* [TASK GOAL] Which lines of the material contain the word "none"? Show each one.

* [GIVEN RECORDS]

= Beginning of Section =

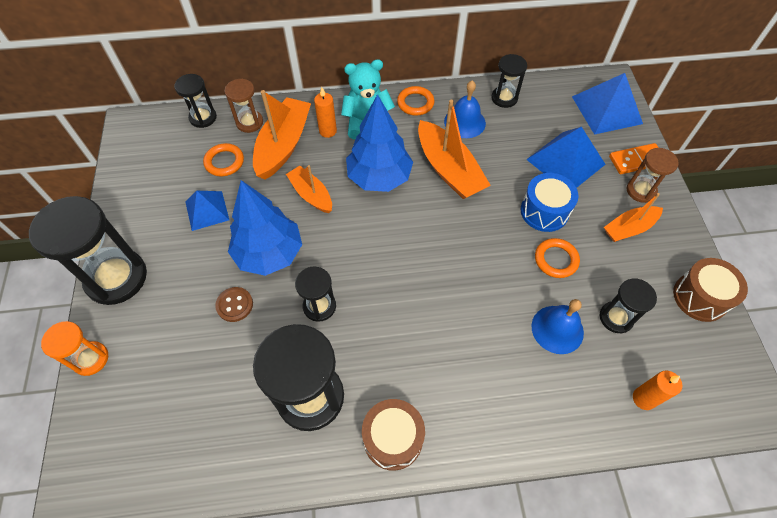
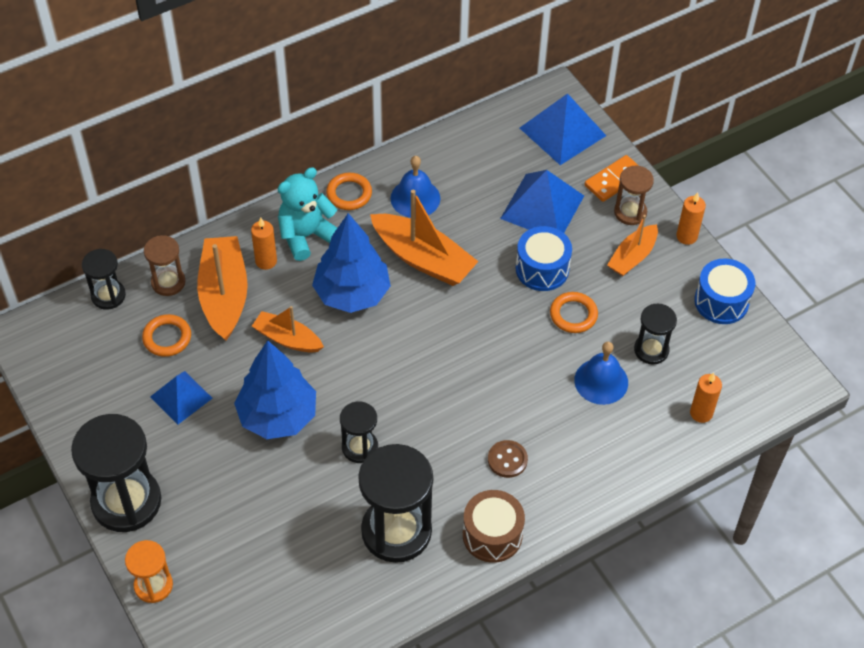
camera: 25 degrees left, 5 degrees down
(234, 305) = (271, 479): brown button -> brown button (507, 460)
(504, 98) = (446, 154): black hourglass -> none
(686, 228) = (686, 236): none -> orange candle
(700, 297) = (721, 301): brown drum -> blue drum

= End of Section =

* [SOLUTION]
(504, 98) = (446, 154): black hourglass -> none
(686, 228) = (686, 236): none -> orange candle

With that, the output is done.